[Before and after images]

▬▬▬▬▬▬

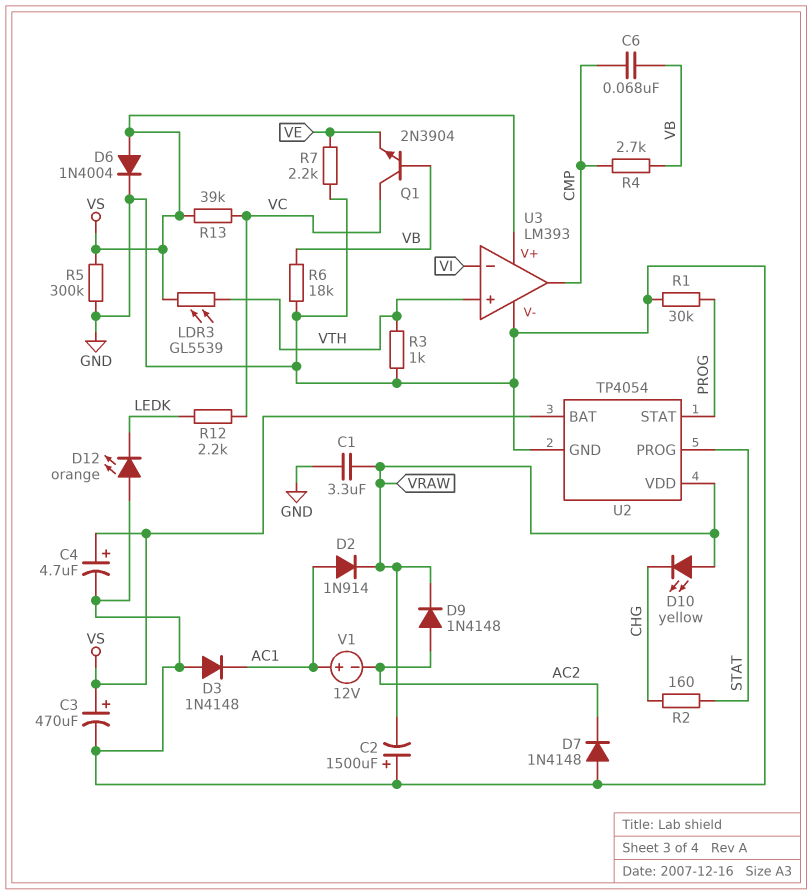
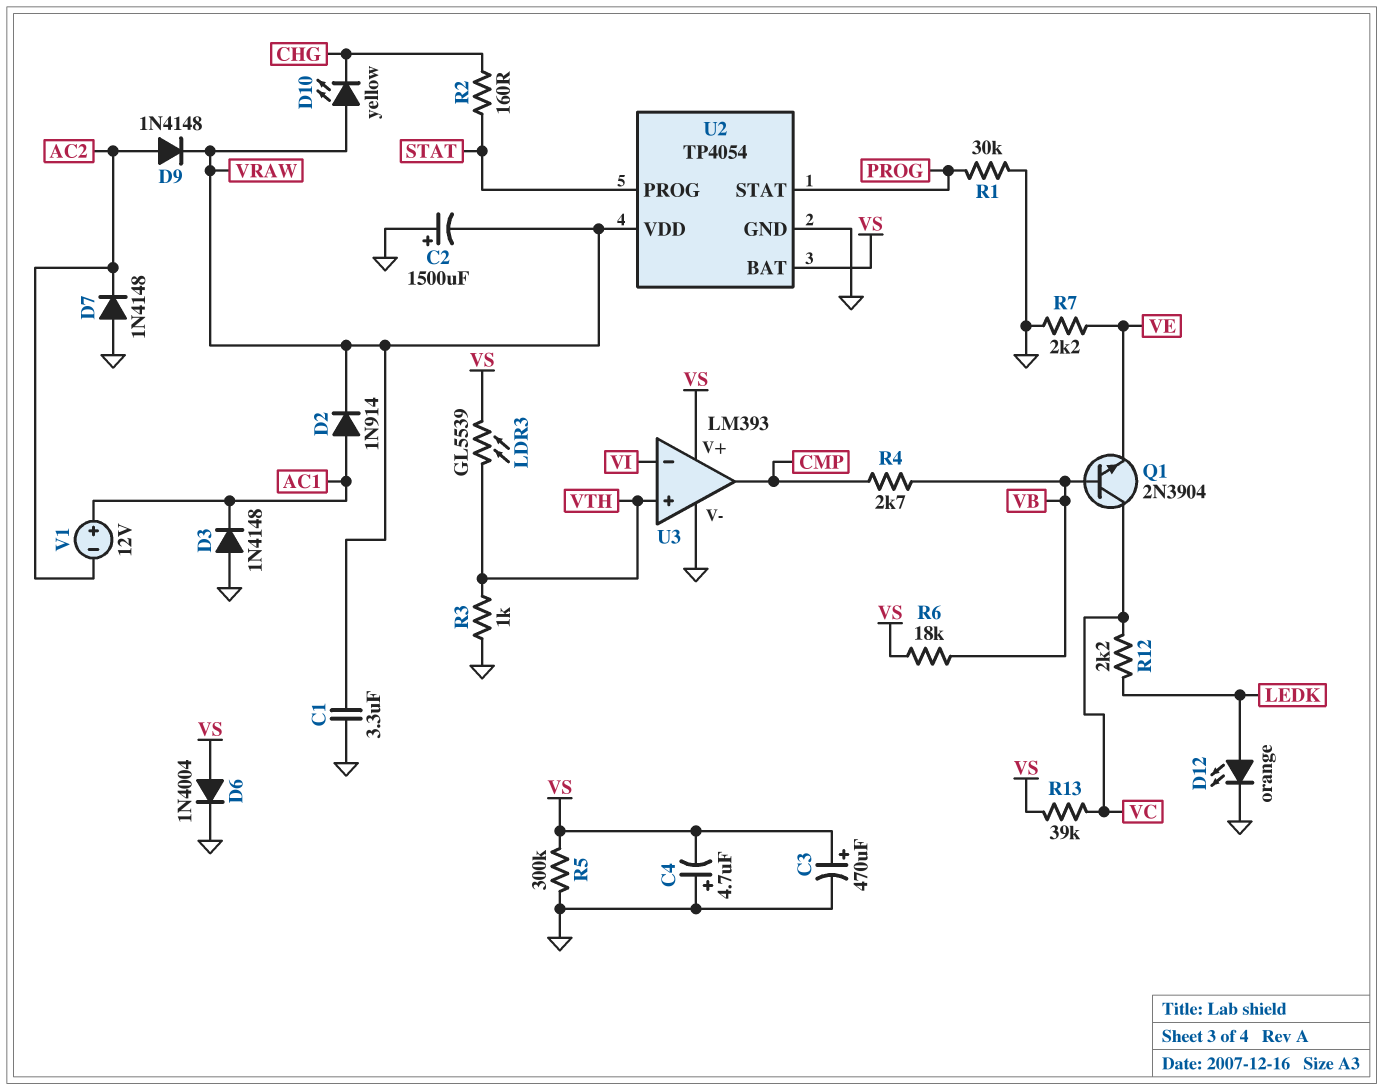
C4: 4.7uF (plus VS, minus GND) -> 4.7uF (plus GND, minus VS)
C6: 68nF (CMP, VB) -> none
D12: LED orange (A GND, K LEDK) -> LED orange (A LEDK, K GND)
R6: 18k (GND, VB) -> 18k (VB, VS)

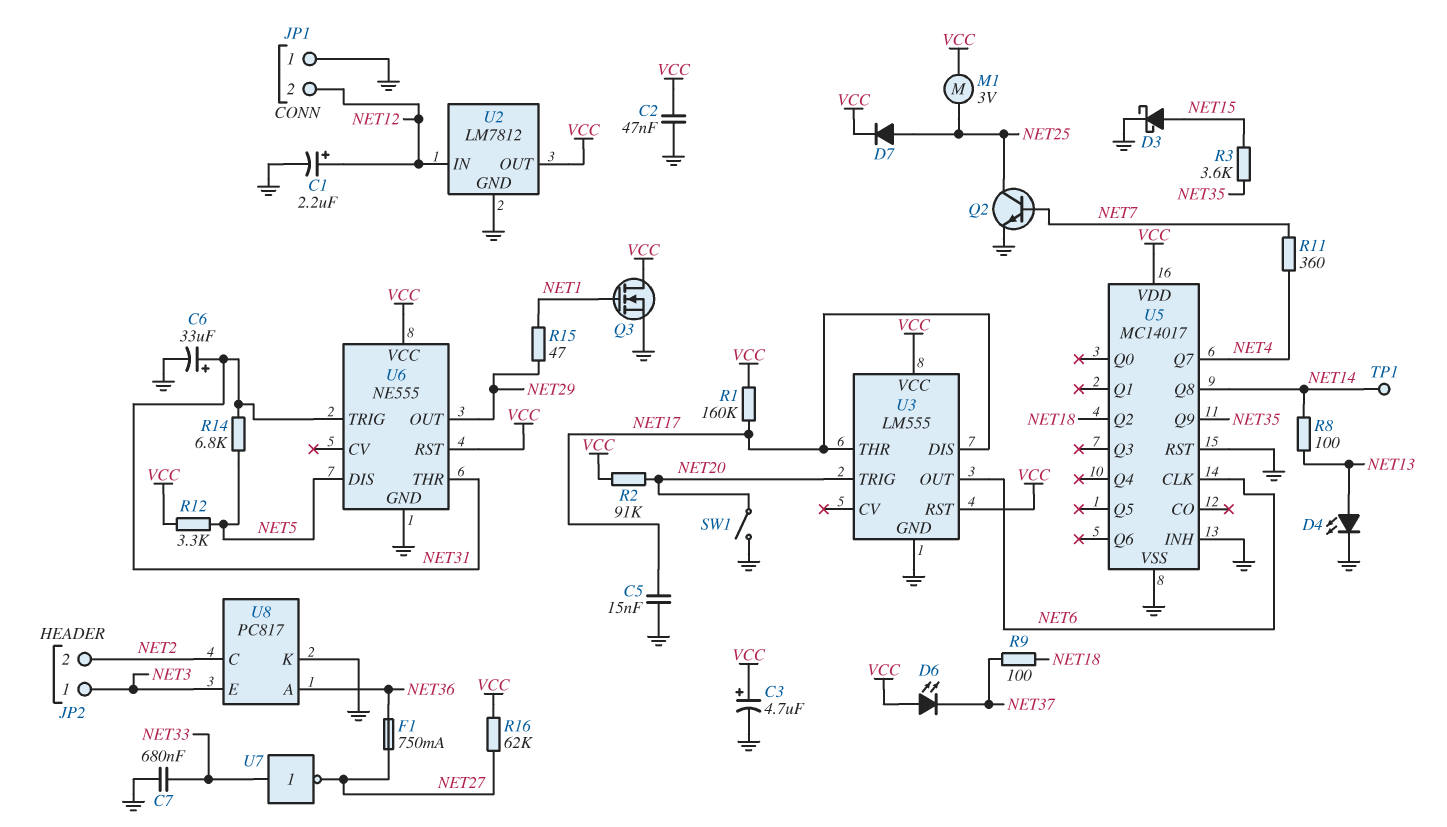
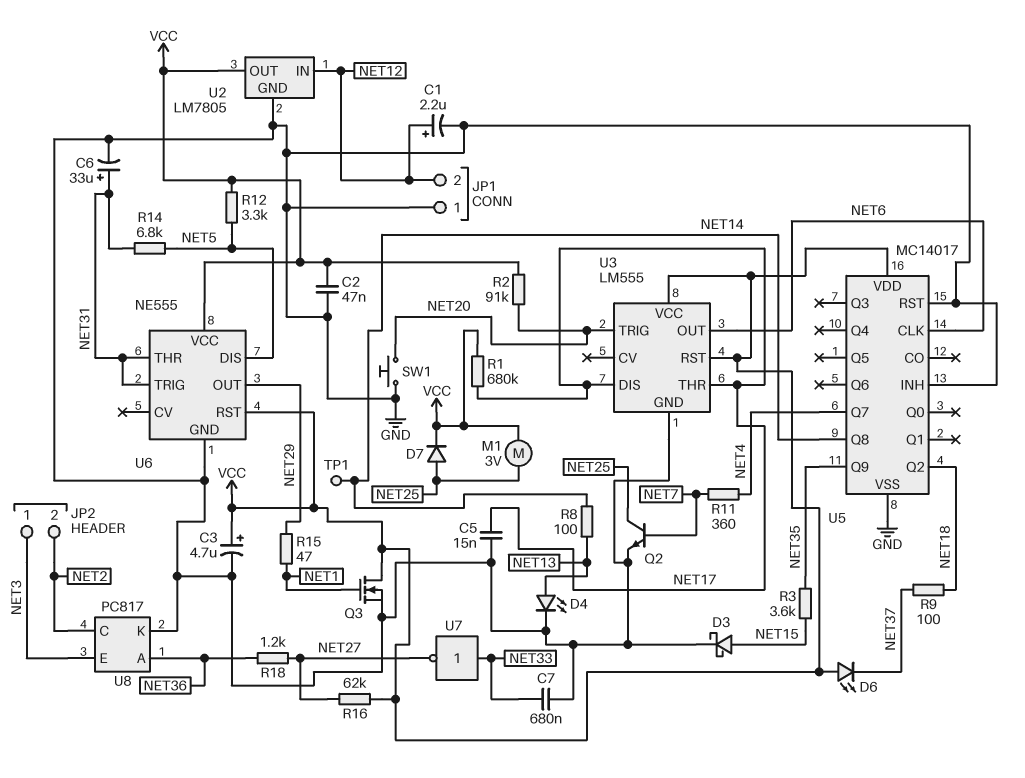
F1: 750mA (NET27, NET36) -> none
R1: 160k (NET17, VCC) -> 680k (NET17, VCC)
R18: none -> 1.2k (NET27, NET36)
SW1: switch (GND, NET20) -> button (GND, NET20)
U2: LM7812 -> LM7805

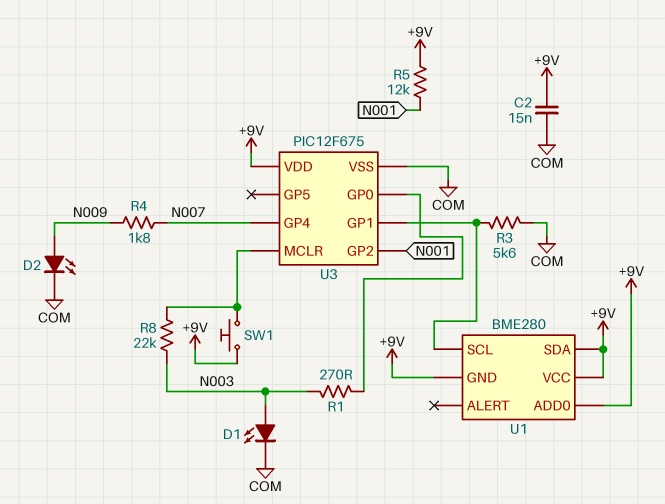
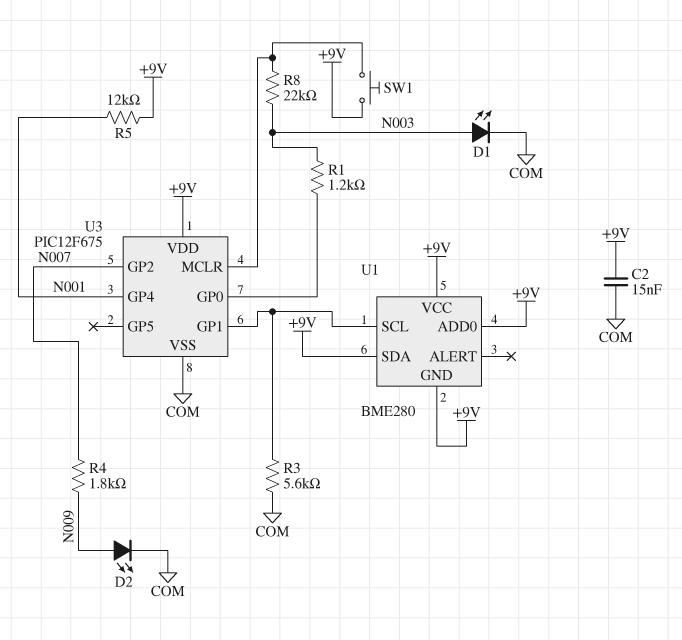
R1: 270 (N003, U3/GP0) -> 1.2k (N003, U3/GP0)
U3 pin GP2: N001 -> N007
U3 pin GP4: N007 -> N001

▬▬▬▬▬▬

• [Task prompt]
How many lines of the entries above contain the word "none"? Give the number alone.

• [Answer to this problem]
3